• **What is being asked**: Everything in the data below is left aside except the lines from the one containing "R2: none -> 470 (W10, W14)" through the one containing "V1: 24V (plus"; repeat those exactly.

• **Provided entries**:
****************************************

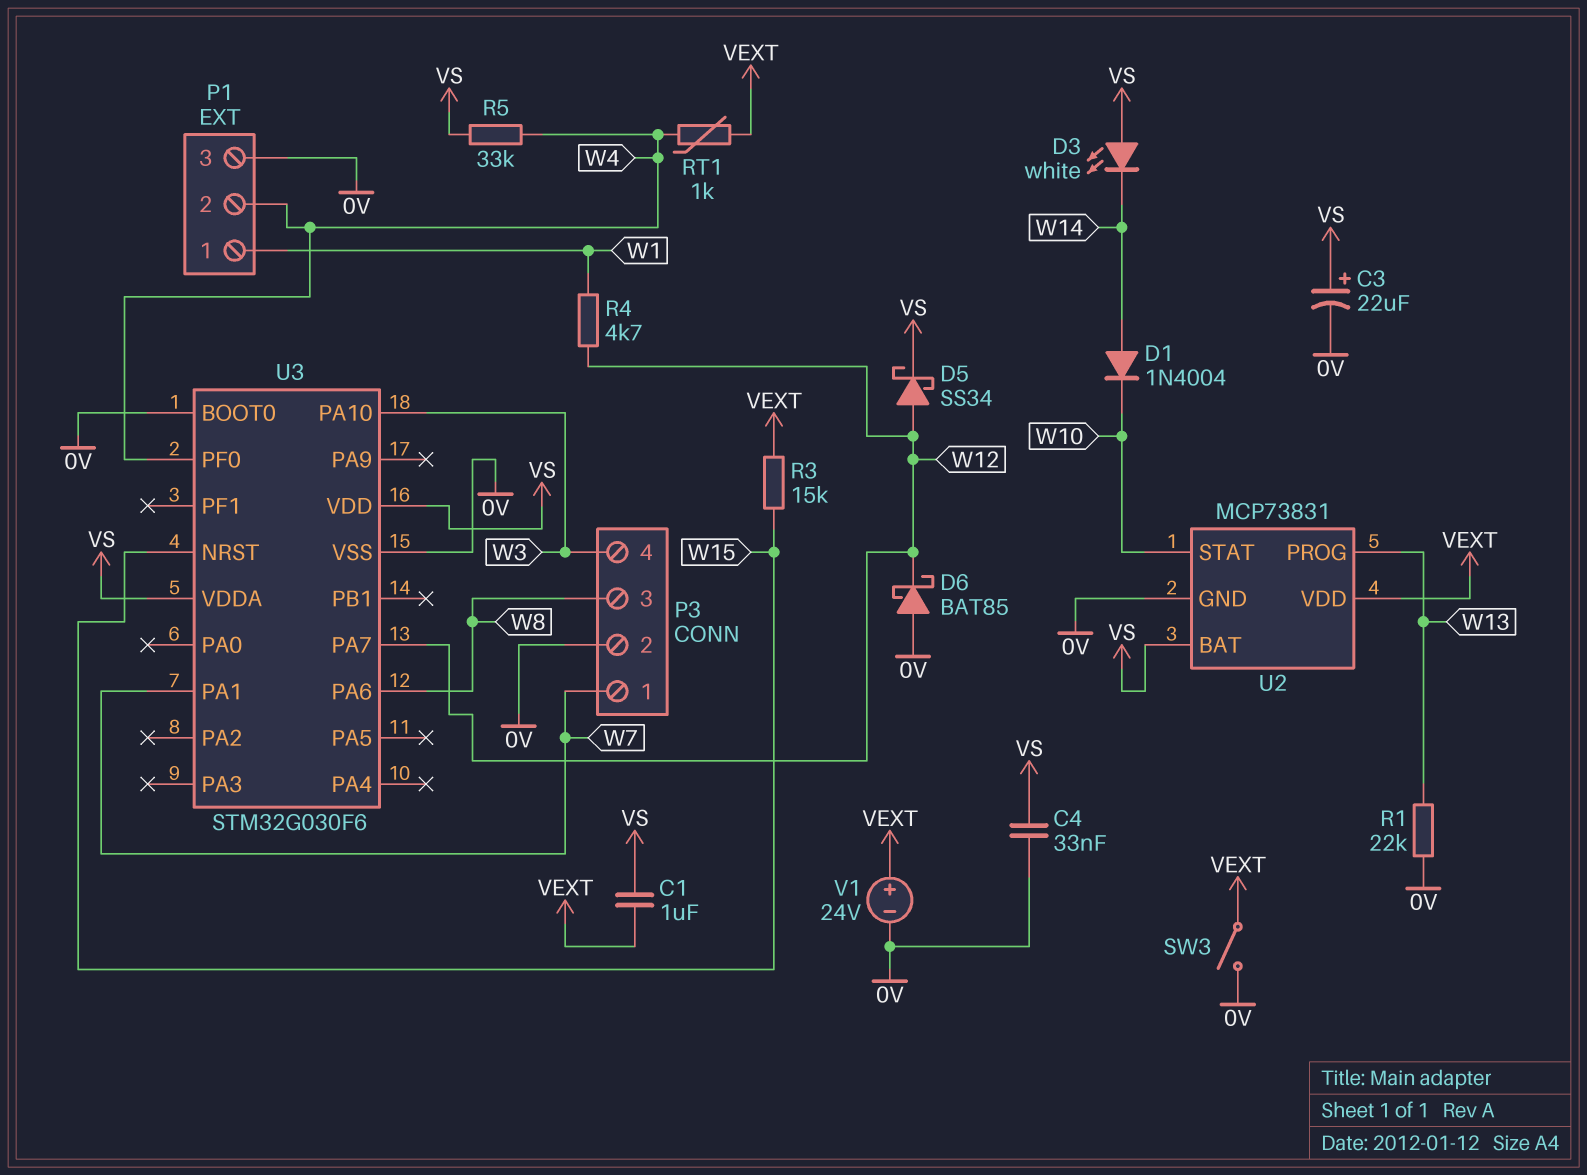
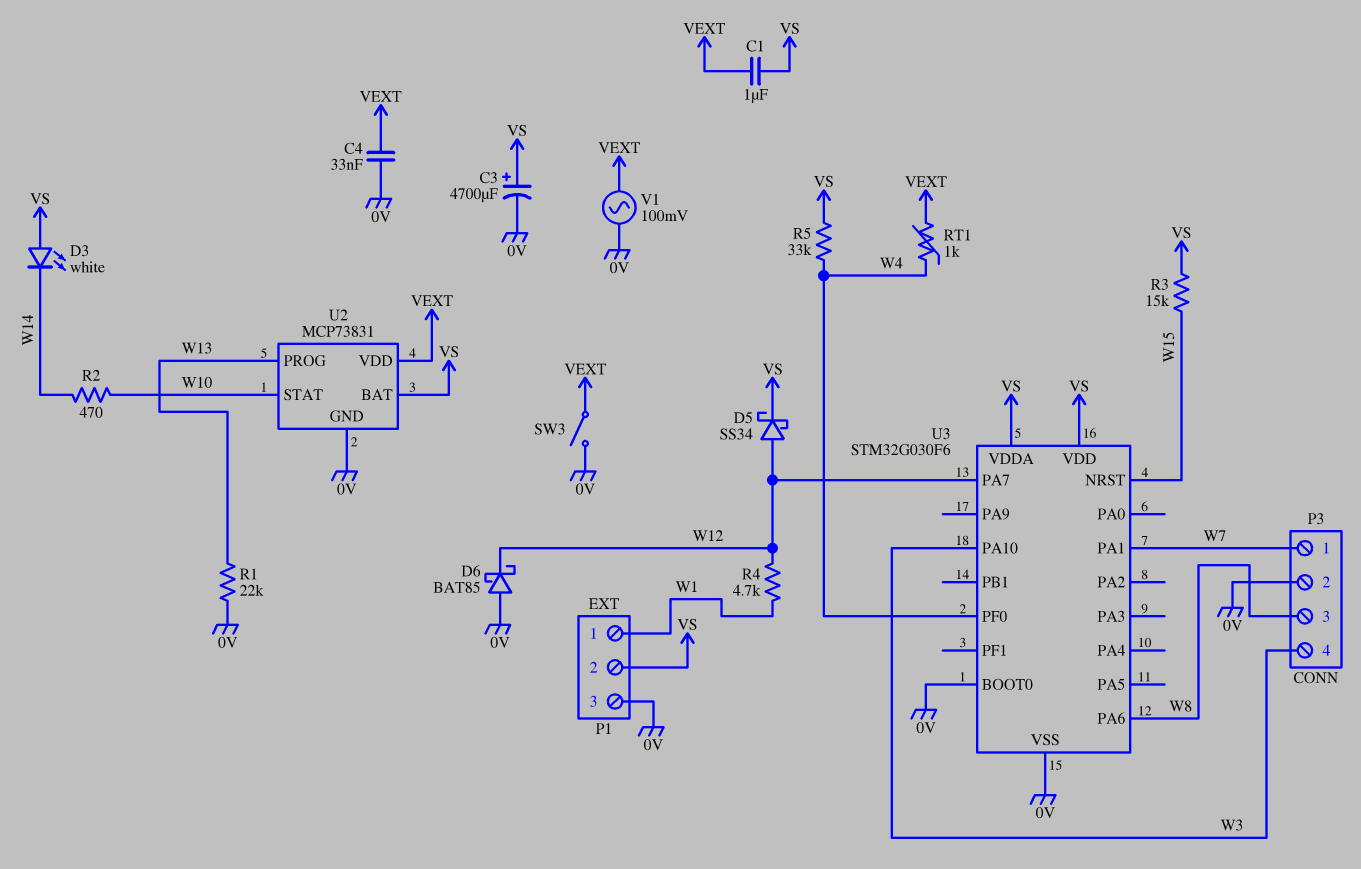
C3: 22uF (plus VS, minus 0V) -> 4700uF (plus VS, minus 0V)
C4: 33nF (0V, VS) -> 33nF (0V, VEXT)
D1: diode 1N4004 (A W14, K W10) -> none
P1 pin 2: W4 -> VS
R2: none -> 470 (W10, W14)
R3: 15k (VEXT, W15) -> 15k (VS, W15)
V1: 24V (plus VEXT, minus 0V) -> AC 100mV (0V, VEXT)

****************************************

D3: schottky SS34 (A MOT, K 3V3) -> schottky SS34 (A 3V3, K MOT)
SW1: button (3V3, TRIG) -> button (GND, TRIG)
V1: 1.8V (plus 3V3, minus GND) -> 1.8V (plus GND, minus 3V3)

****************************************

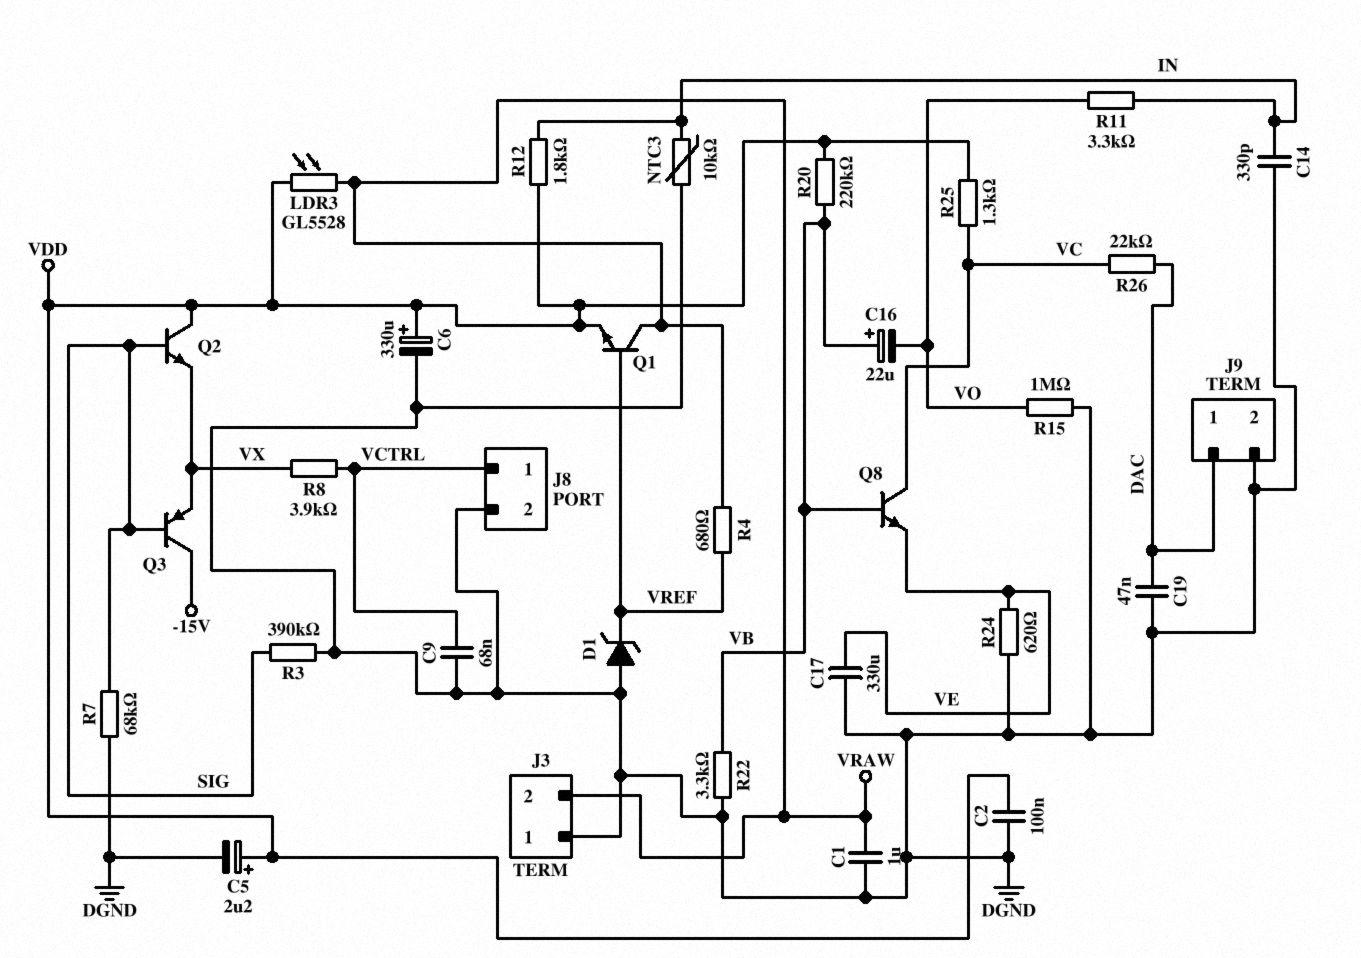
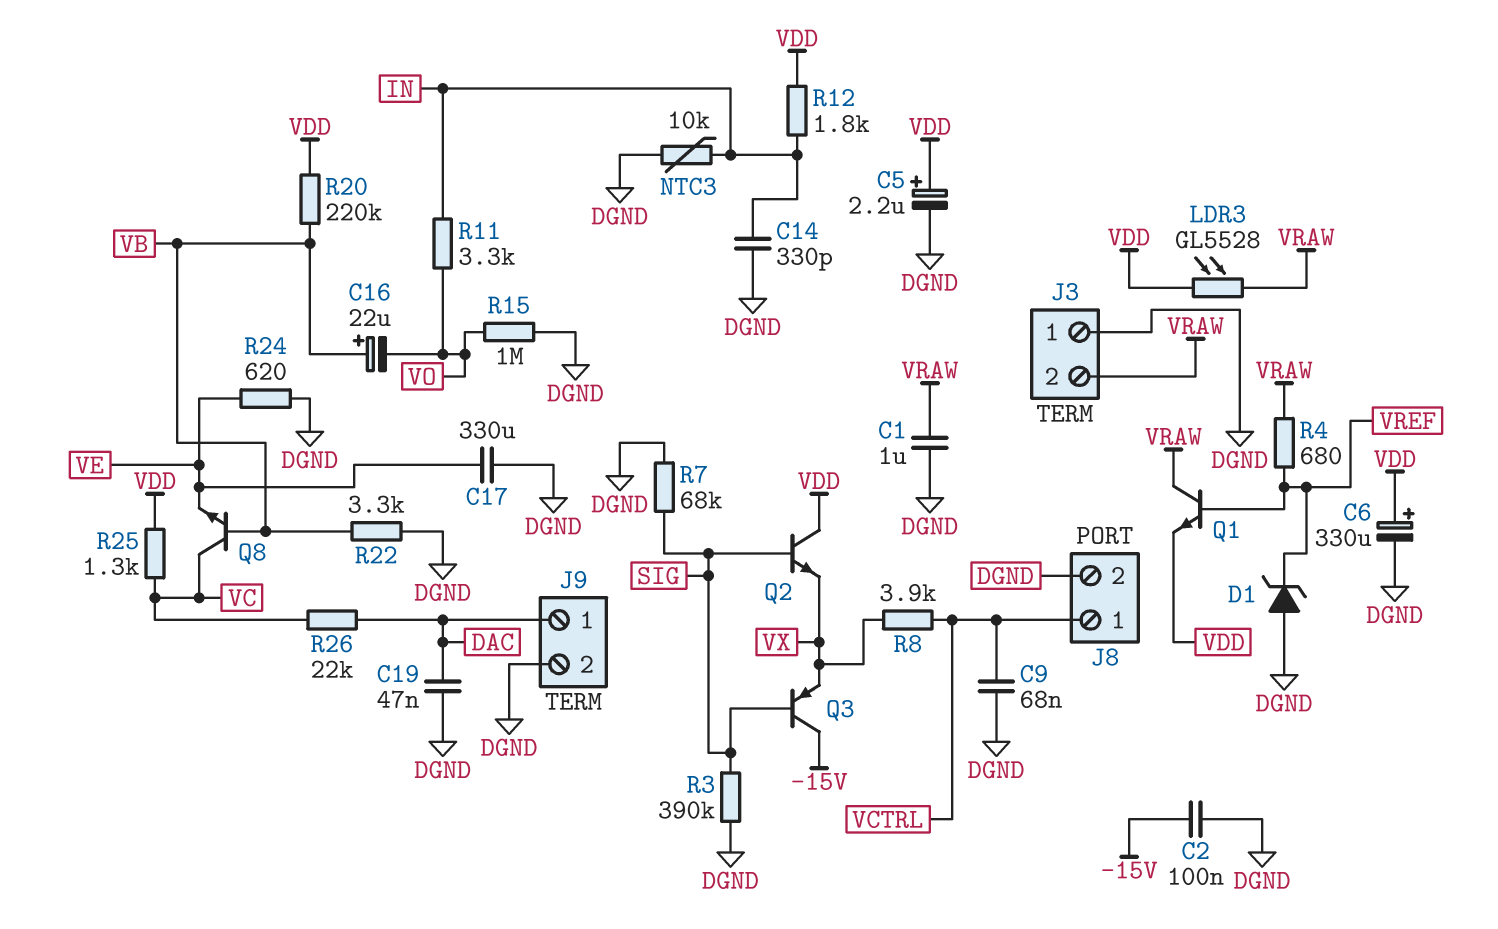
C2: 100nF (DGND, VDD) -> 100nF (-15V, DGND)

****************************************

• **Answer space**:
R2: none -> 470 (W10, W14)
R3: 15k (VEXT, W15) -> 15k (VS, W15)
V1: 24V (plus VEXT, minus 0V) -> AC 100mV (0V, VEXT)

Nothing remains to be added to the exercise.